STUDY MATERIAL>

▬▬▬▬▬▬▬▬▬▬

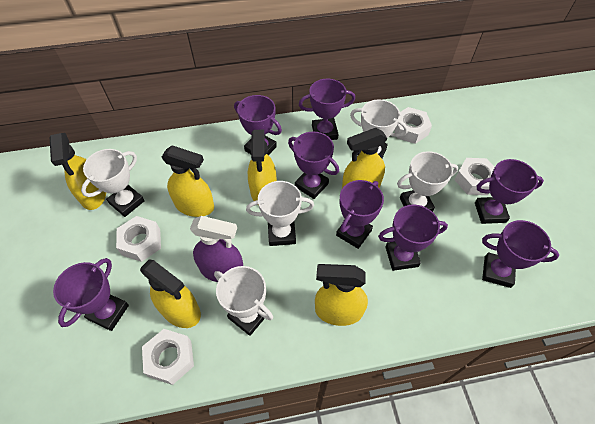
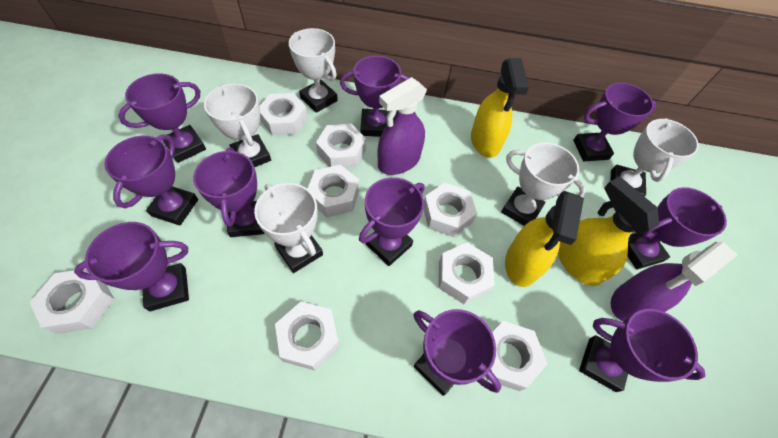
purple spray bottle: 1 -> 2
purple trophy: 8 -> 10
white nut: 4 -> 8
yellow spray bottle: 6 -> 3

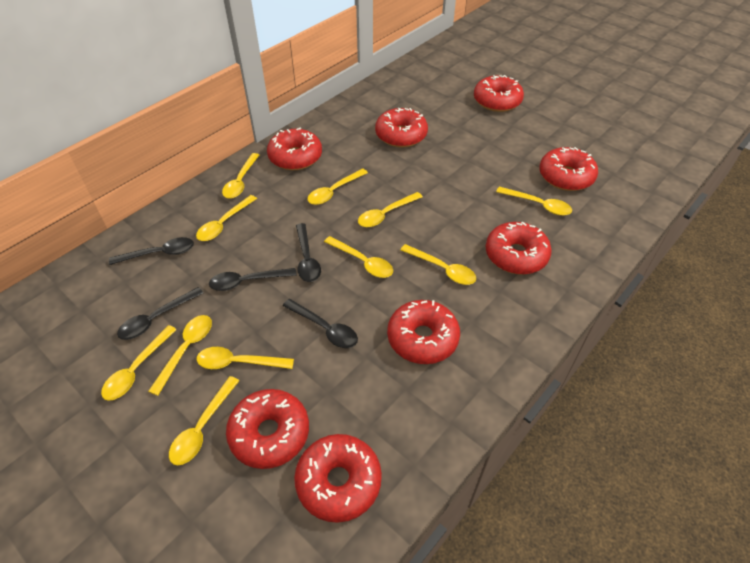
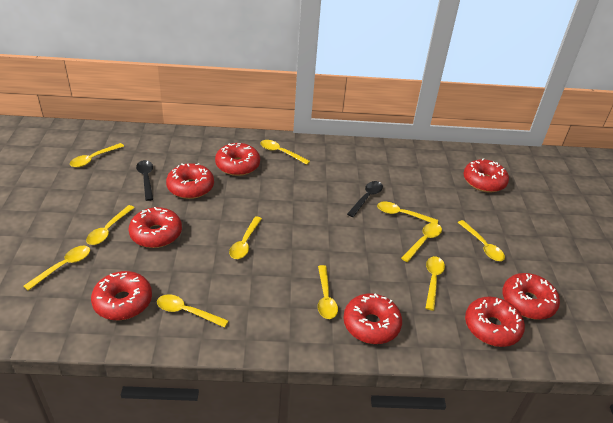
black spoon: 5 -> 2

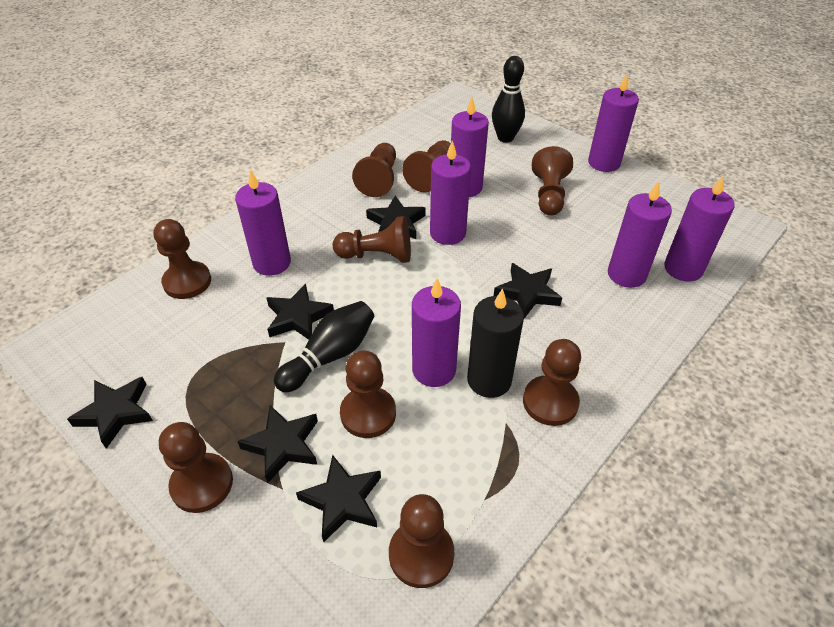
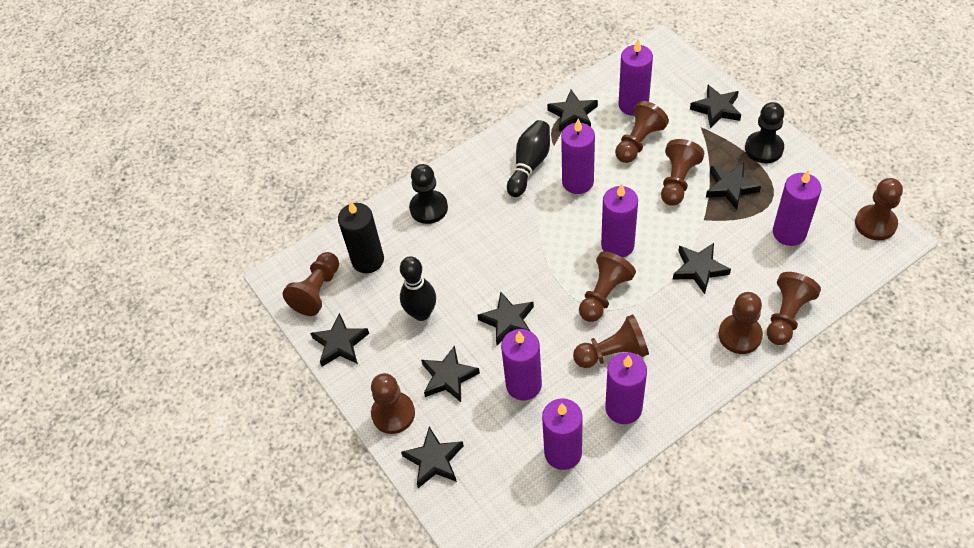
black pawn: 0 -> 2
black star: 6 -> 8

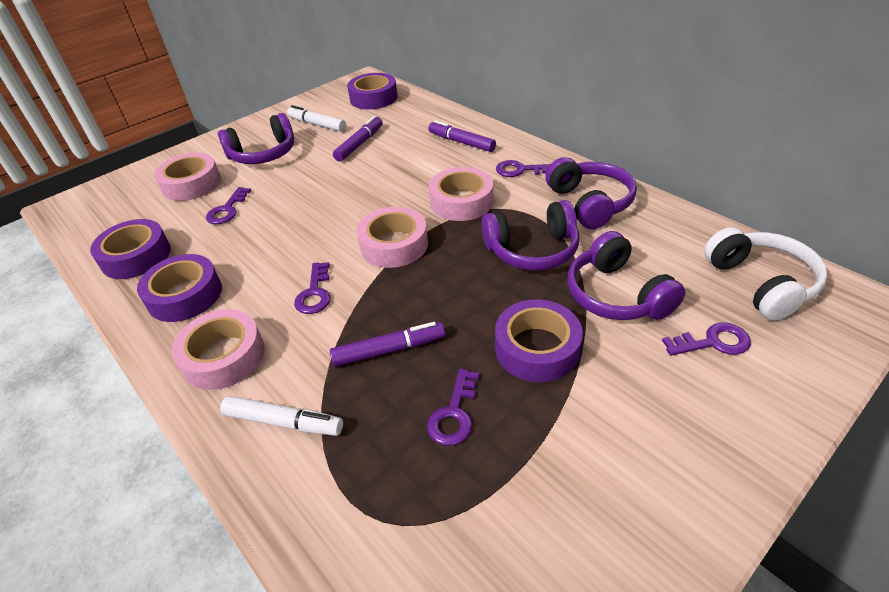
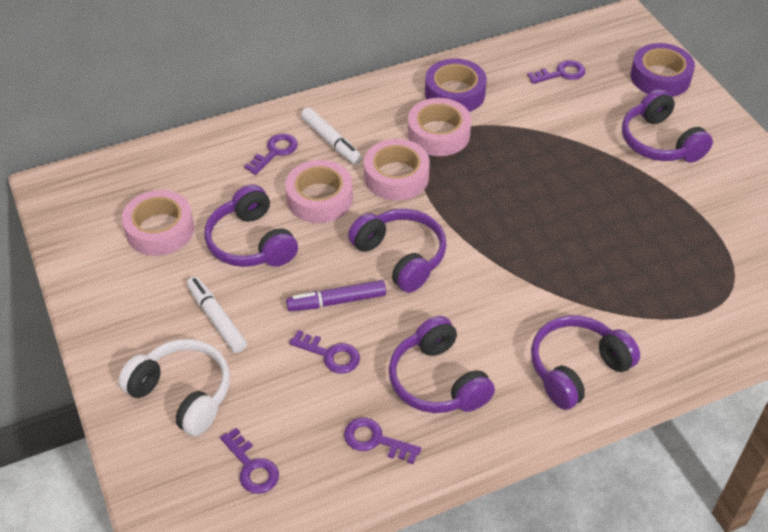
purple headphones: 4 -> 5
purple marker: 3 -> 1
purple tape: 4 -> 2

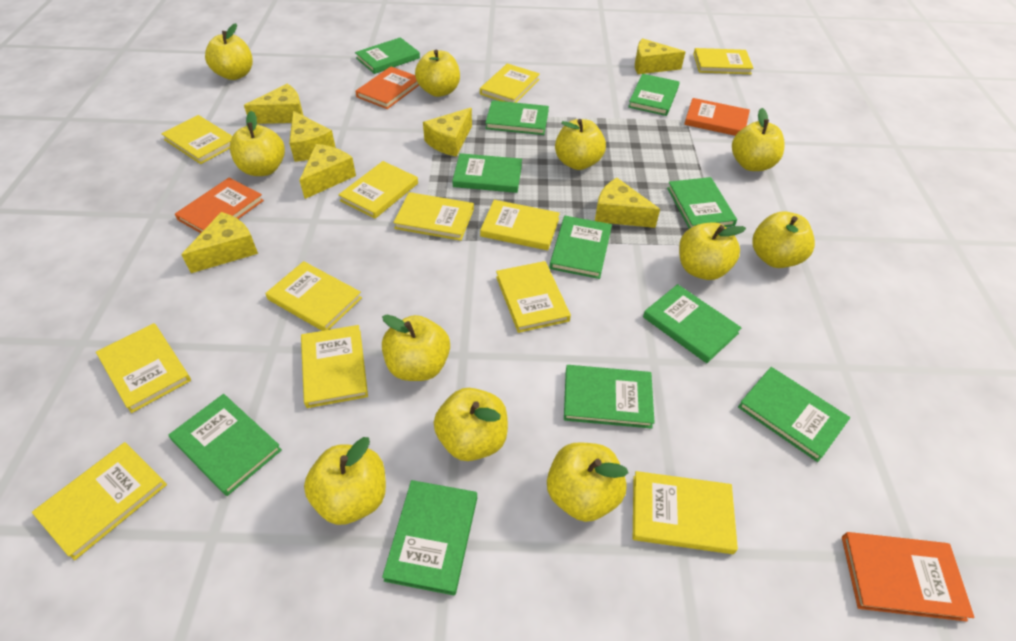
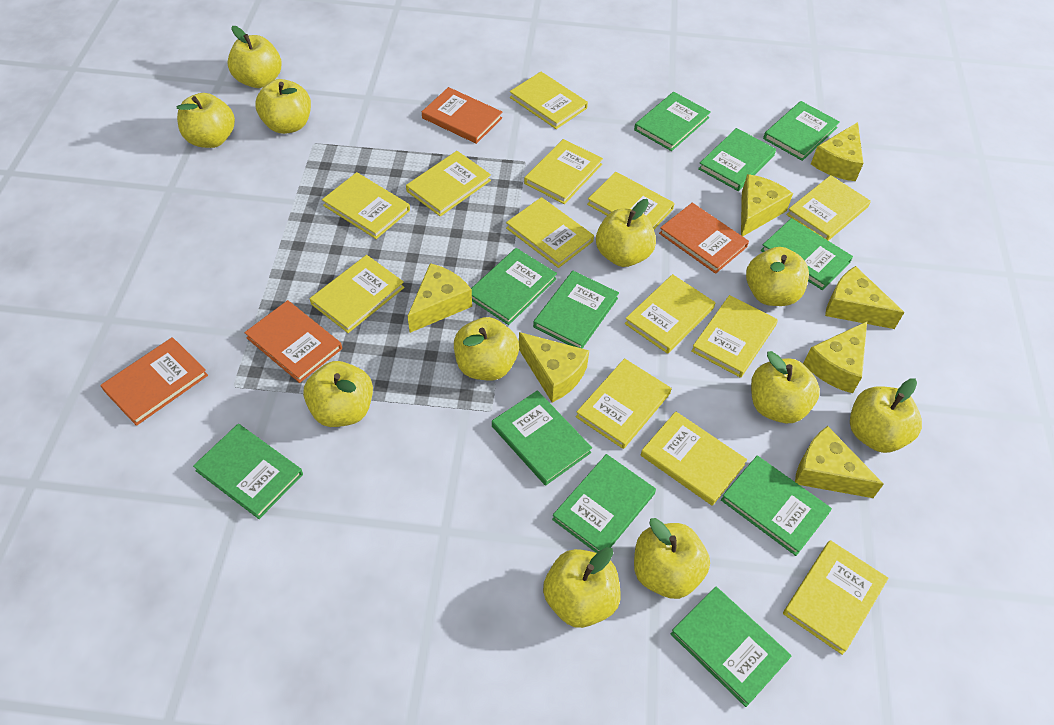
yellow book: 12 -> 13

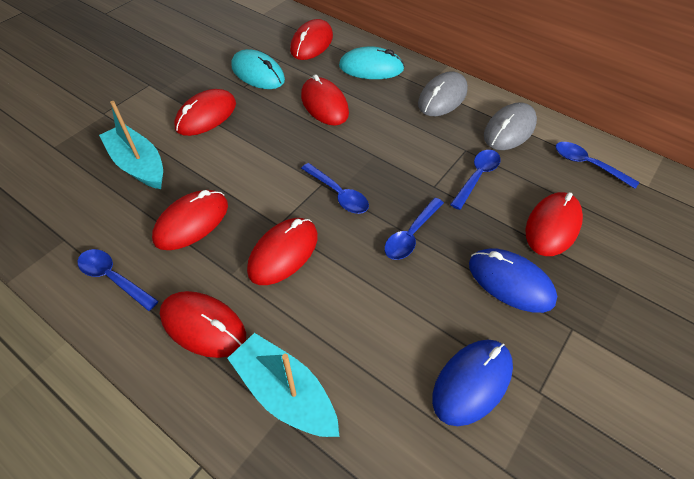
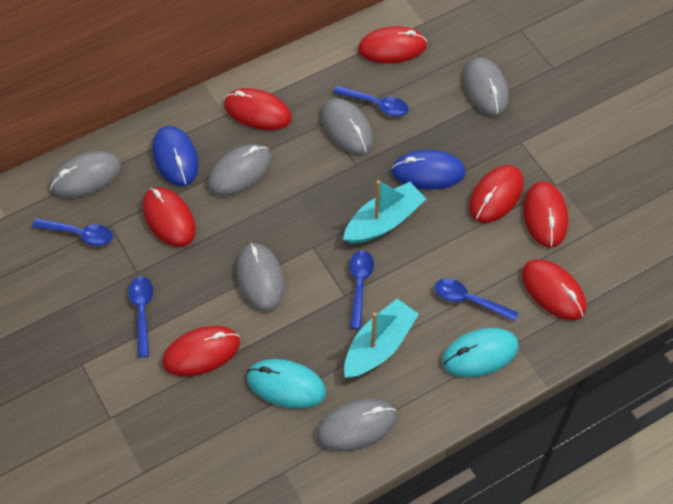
grey mouse: 2 -> 6

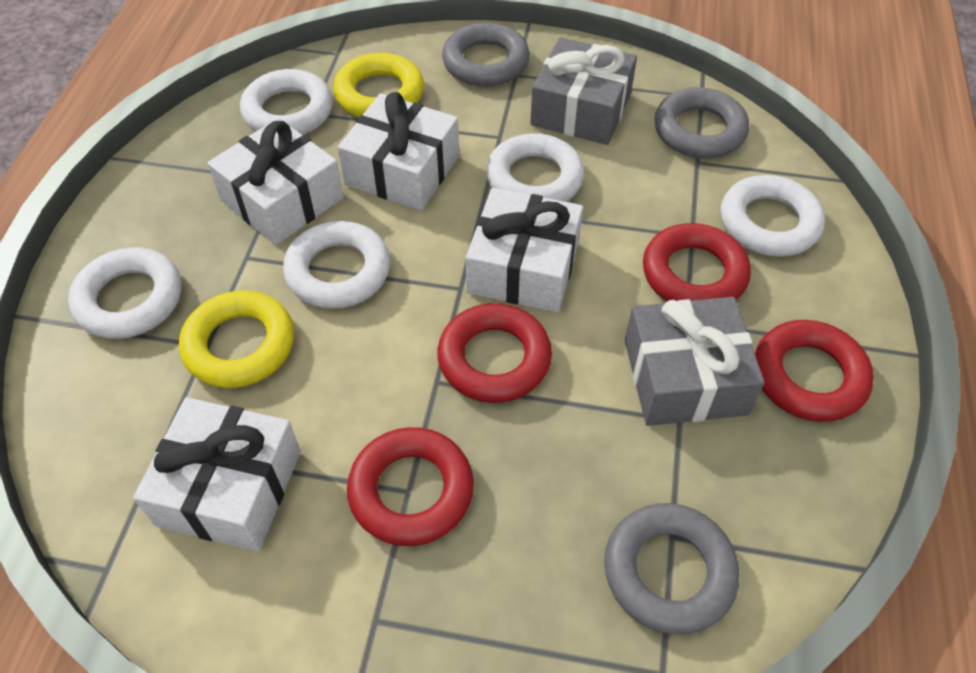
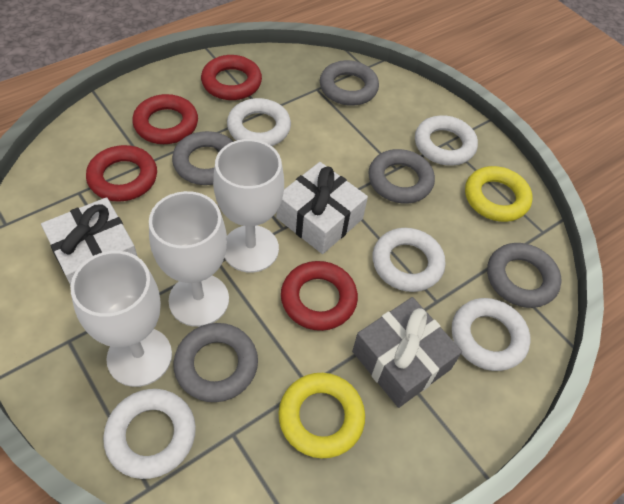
grey gift: 2 -> 1
grey ring: 3 -> 5
white gift: 4 -> 2
white goblet: 0 -> 3

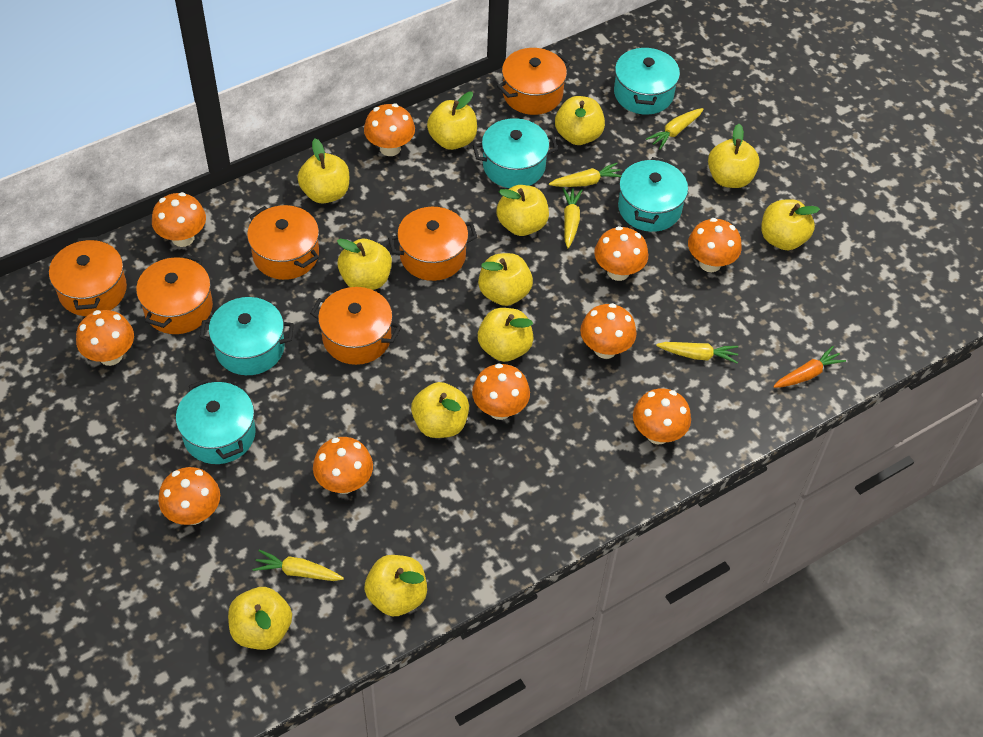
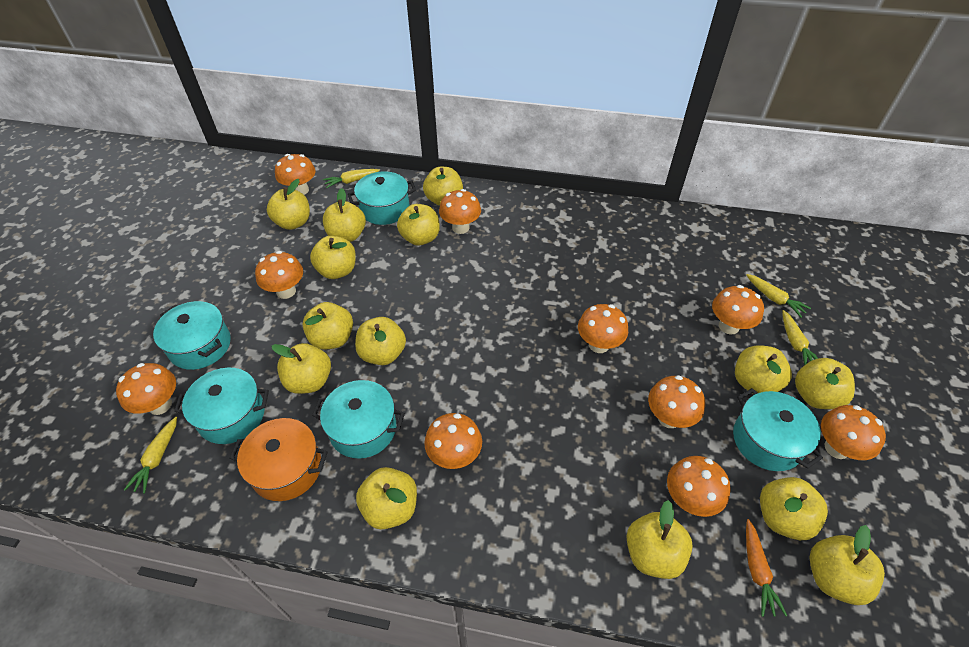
orange pot: 6 -> 1
yellow apple: 12 -> 14
yellow carrot: 5 -> 4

▬▬▬▬▬▬▬▬▬▬

PROBLEM DETAILS>
Only lines holding the word "bottle" belong in the answer; copy each one from the material.

OUTPUT BELOW>
purple spray bottle: 1 -> 2
yellow spray bottle: 6 -> 3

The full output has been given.